● **WORK INSTRUCTIONS**: When you return the data, keep every line exactly as it is and leave out the pictures.

● **SUPPLIED DATA**:
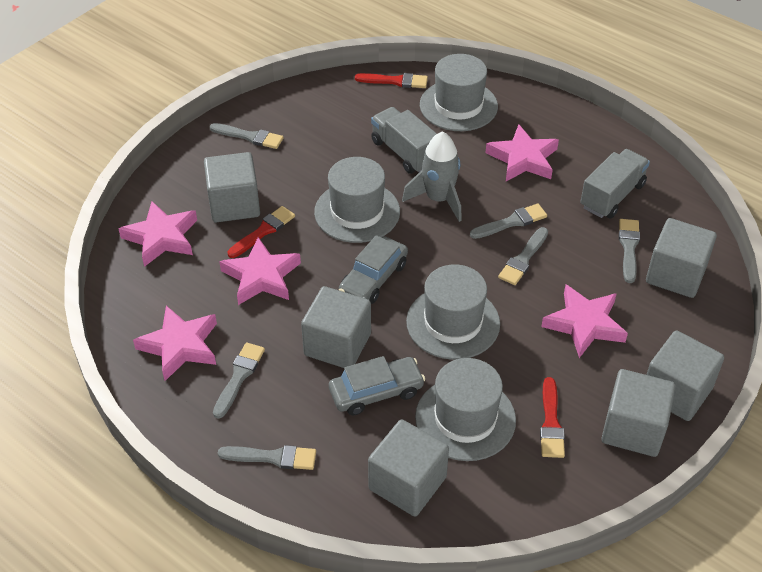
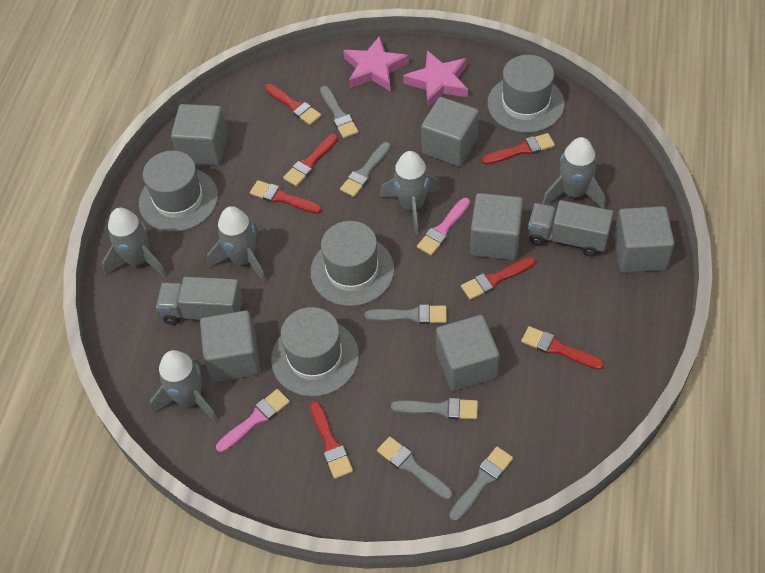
grey car: 2 -> 0
grey rocket: 1 -> 5
pink brush: 0 -> 2
pink star: 5 -> 2
red brush: 3 -> 7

● **THE ANSWER**:
grey car: 2 -> 0
grey rocket: 1 -> 5
pink brush: 0 -> 2
pink star: 5 -> 2
red brush: 3 -> 7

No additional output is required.